[Records for the exercise]:
########

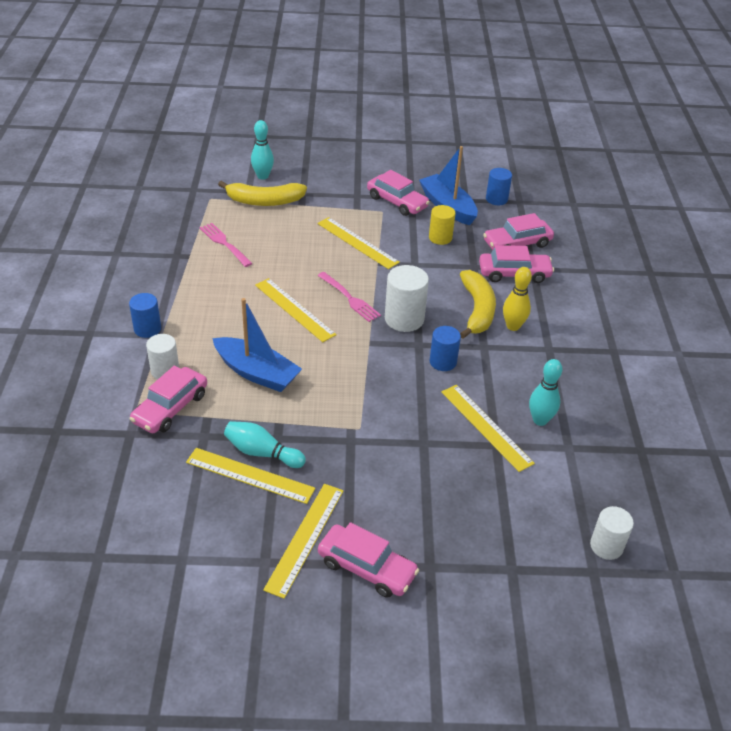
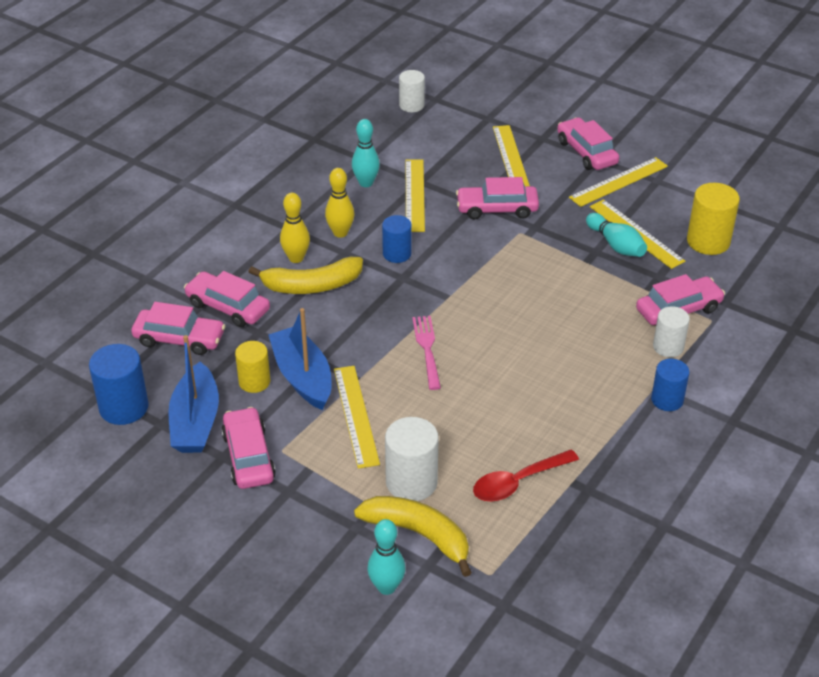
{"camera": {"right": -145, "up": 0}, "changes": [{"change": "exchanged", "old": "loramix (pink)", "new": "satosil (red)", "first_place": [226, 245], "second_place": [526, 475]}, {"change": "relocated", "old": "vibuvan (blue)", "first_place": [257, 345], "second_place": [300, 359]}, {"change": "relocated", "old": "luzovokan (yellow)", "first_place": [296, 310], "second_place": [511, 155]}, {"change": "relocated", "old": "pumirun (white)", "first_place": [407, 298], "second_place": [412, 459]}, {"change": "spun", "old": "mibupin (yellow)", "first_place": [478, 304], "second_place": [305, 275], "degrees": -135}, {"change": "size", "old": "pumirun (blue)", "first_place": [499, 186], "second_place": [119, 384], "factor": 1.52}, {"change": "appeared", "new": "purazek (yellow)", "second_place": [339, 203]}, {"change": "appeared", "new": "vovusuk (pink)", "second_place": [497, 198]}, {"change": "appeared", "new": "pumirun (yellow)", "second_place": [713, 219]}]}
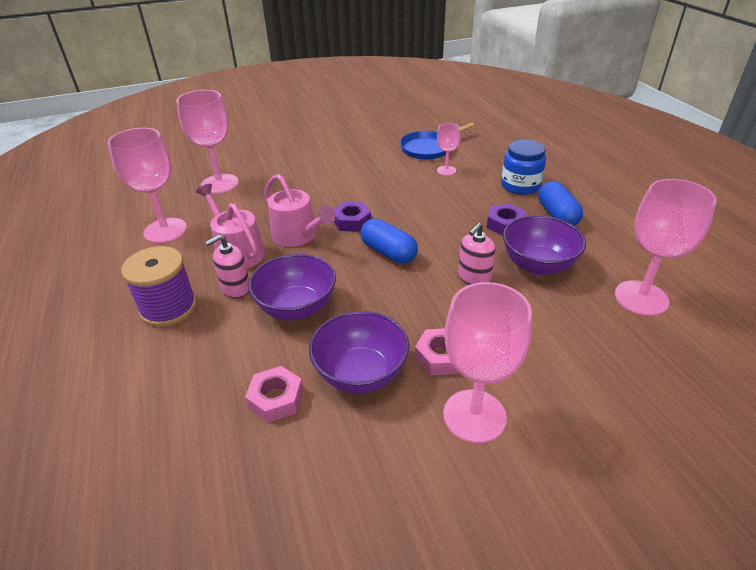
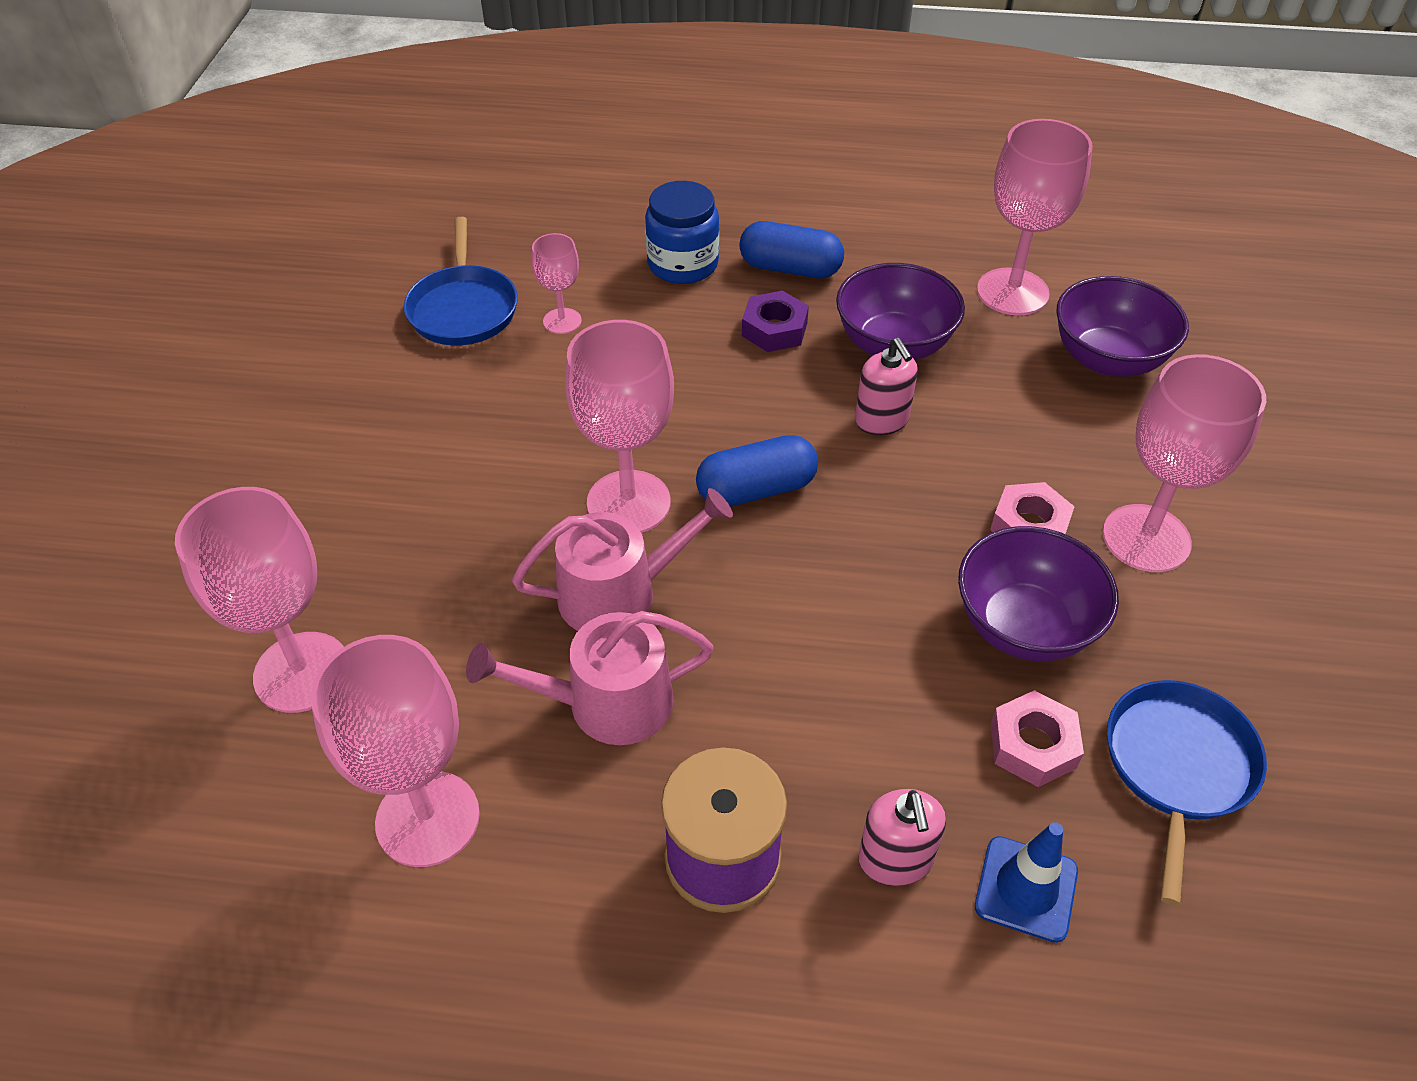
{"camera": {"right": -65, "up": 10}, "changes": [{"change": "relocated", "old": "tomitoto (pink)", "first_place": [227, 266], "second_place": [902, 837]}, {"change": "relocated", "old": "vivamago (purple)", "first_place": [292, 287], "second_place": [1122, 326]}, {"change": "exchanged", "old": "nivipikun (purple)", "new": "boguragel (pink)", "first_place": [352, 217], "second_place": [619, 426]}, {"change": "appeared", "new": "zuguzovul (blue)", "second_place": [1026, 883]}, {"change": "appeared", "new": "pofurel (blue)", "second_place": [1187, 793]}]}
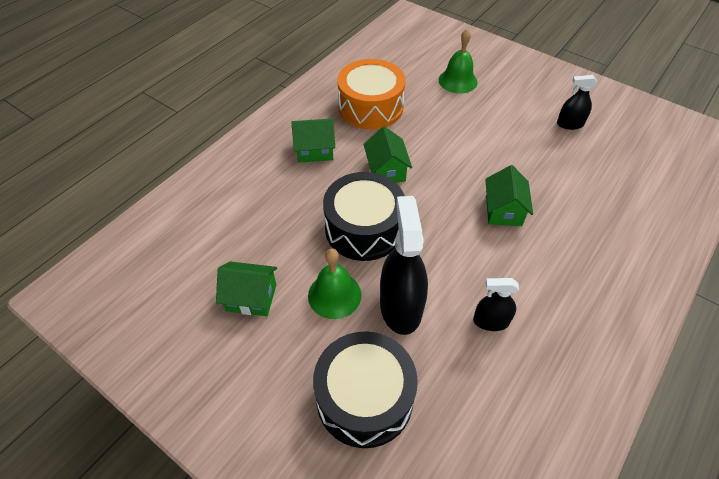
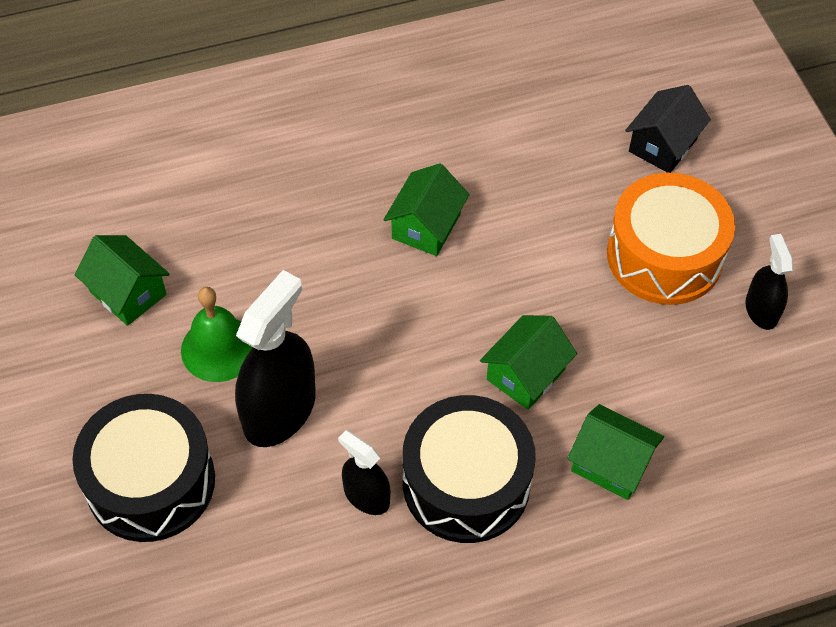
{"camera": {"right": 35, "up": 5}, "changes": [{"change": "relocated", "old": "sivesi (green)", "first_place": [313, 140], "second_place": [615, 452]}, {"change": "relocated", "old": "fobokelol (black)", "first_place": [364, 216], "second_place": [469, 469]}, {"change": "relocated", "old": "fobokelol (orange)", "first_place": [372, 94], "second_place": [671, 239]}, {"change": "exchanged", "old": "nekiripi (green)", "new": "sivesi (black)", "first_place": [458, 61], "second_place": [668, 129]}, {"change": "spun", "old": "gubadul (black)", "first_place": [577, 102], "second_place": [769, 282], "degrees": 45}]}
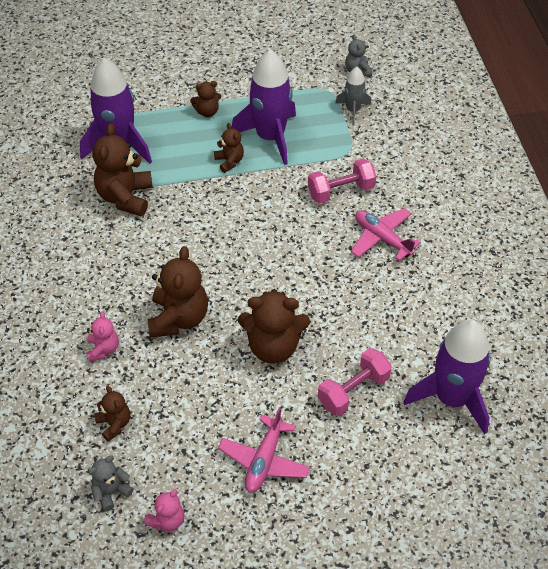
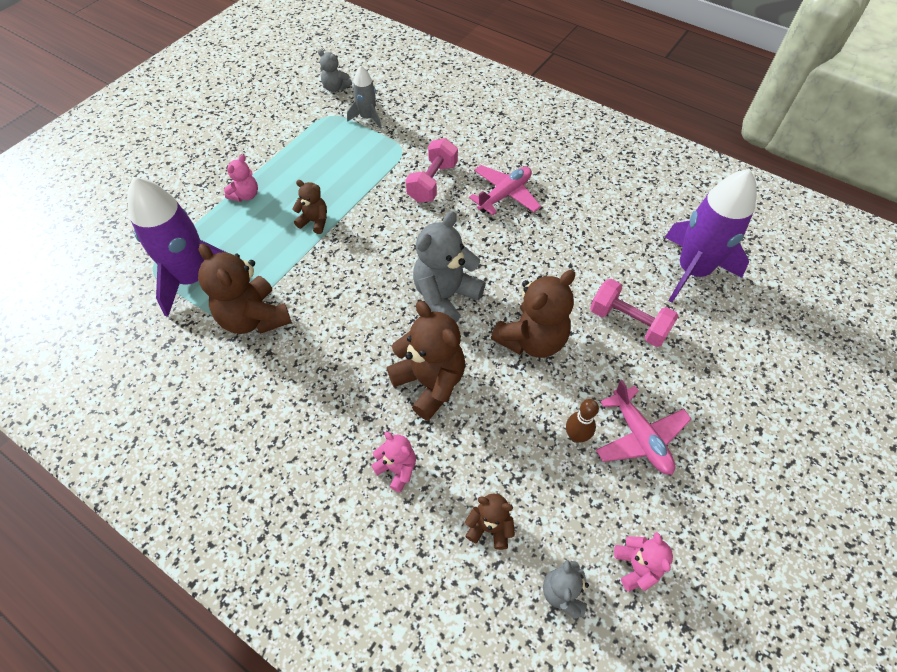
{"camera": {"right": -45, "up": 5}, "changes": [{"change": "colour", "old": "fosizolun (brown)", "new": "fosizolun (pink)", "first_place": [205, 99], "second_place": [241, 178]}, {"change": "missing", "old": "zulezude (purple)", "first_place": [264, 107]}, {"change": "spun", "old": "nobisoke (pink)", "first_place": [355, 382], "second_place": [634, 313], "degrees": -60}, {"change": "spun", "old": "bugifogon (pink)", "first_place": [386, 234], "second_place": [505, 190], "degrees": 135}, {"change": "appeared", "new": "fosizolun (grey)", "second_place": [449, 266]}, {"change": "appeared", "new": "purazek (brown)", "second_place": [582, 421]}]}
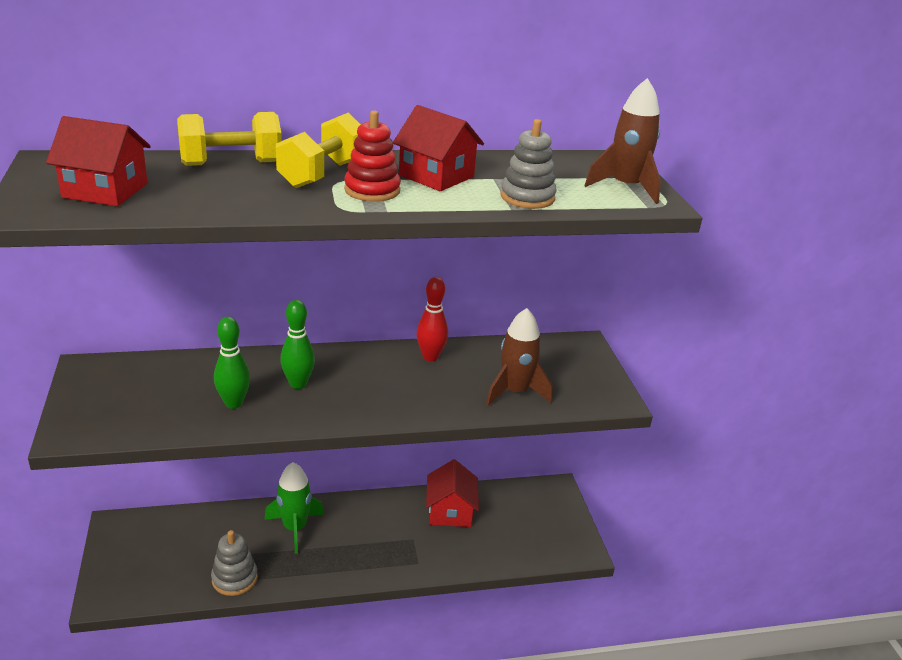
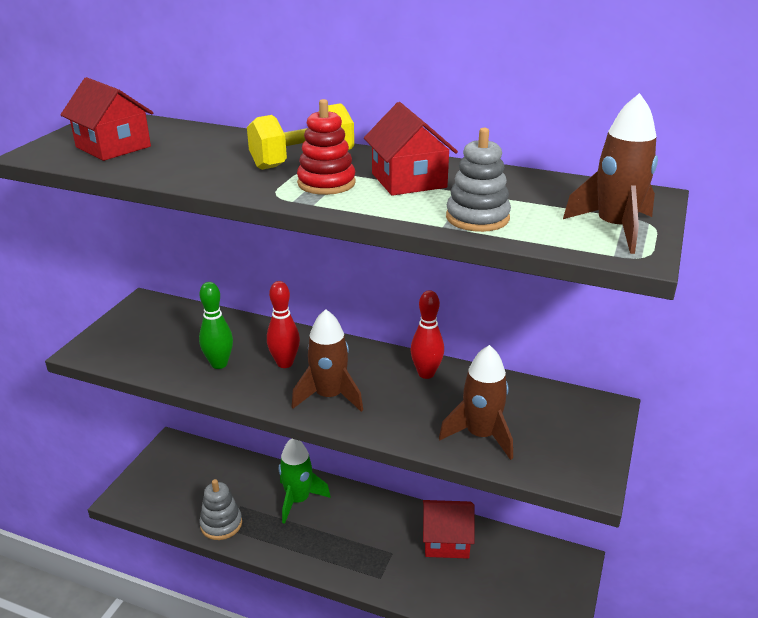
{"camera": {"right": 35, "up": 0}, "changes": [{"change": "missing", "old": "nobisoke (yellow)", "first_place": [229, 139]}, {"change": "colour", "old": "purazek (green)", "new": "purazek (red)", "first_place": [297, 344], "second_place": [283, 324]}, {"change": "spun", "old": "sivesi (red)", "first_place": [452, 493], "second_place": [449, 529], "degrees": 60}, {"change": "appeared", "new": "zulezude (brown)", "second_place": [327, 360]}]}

########

[Task directions]: Transcribe all the entries precisely. Do not include any picture.

[Exercise response]:
{"camera": {"right": -145, "up": 0}, "changes": [{"change": "exchanged", "old": "loramix (pink)", "new": "satosil (red)", "first_place": [226, 245], "second_place": [526, 475]}, {"change": "relocated", "old": "vibuvan (blue)", "first_place": [257, 345], "second_place": [300, 359]}, {"change": "relocated", "old": "luzovokan (yellow)", "first_place": [296, 310], "second_place": [511, 155]}, {"change": "relocated", "old": "pumirun (white)", "first_place": [407, 298], "second_place": [412, 459]}, {"change": "spun", "old": "mibupin (yellow)", "first_place": [478, 304], "second_place": [305, 275], "degrees": -135}, {"change": "size", "old": "pumirun (blue)", "first_place": [499, 186], "second_place": [119, 384], "factor": 1.52}, {"change": "appeared", "new": "purazek (yellow)", "second_place": [339, 203]}, {"change": "appeared", "new": "vovusuk (pink)", "second_place": [497, 198]}, {"change": "appeared", "new": "pumirun (yellow)", "second_place": [713, 219]}]}
{"camera": {"right": -65, "up": 10}, "changes": [{"change": "relocated", "old": "tomitoto (pink)", "first_place": [227, 266], "second_place": [902, 837]}, {"change": "relocated", "old": "vivamago (purple)", "first_place": [292, 287], "second_place": [1122, 326]}, {"change": "exchanged", "old": "nivipikun (purple)", "new": "boguragel (pink)", "first_place": [352, 217], "second_place": [619, 426]}, {"change": "appeared", "new": "zuguzovul (blue)", "second_place": [1026, 883]}, {"change": "appeared", "new": "pofurel (blue)", "second_place": [1187, 793]}]}
{"camera": {"right": 35, "up": 5}, "changes": [{"change": "relocated", "old": "sivesi (green)", "first_place": [313, 140], "second_place": [615, 452]}, {"change": "relocated", "old": "fobokelol (black)", "first_place": [364, 216], "second_place": [469, 469]}, {"change": "relocated", "old": "fobokelol (orange)", "first_place": [372, 94], "second_place": [671, 239]}, {"change": "exchanged", "old": "nekiripi (green)", "new": "sivesi (black)", "first_place": [458, 61], "second_place": [668, 129]}, {"change": "spun", "old": "gubadul (black)", "first_place": [577, 102], "second_place": [769, 282], "degrees": 45}]}
{"camera": {"right": -45, "up": 5}, "changes": [{"change": "colour", "old": "fosizolun (brown)", "new": "fosizolun (pink)", "first_place": [205, 99], "second_place": [241, 178]}, {"change": "missing", "old": "zulezude (purple)", "first_place": [264, 107]}, {"change": "spun", "old": "nobisoke (pink)", "first_place": [355, 382], "second_place": [634, 313], "degrees": -60}, {"change": "spun", "old": "bugifogon (pink)", "first_place": [386, 234], "second_place": [505, 190], "degrees": 135}, {"change": "appeared", "new": "fosizolun (grey)", "second_place": [449, 266]}, {"change": "appeared", "new": "purazek (brown)", "second_place": [582, 421]}]}
{"camera": {"right": 35, "up": 0}, "changes": [{"change": "missing", "old": "nobisoke (yellow)", "first_place": [229, 139]}, {"change": "colour", "old": "purazek (green)", "new": "purazek (red)", "first_place": [297, 344], "second_place": [283, 324]}, {"change": "spun", "old": "sivesi (red)", "first_place": [452, 493], "second_place": [449, 529], "degrees": 60}, {"change": "appeared", "new": "zulezude (brown)", "second_place": [327, 360]}]}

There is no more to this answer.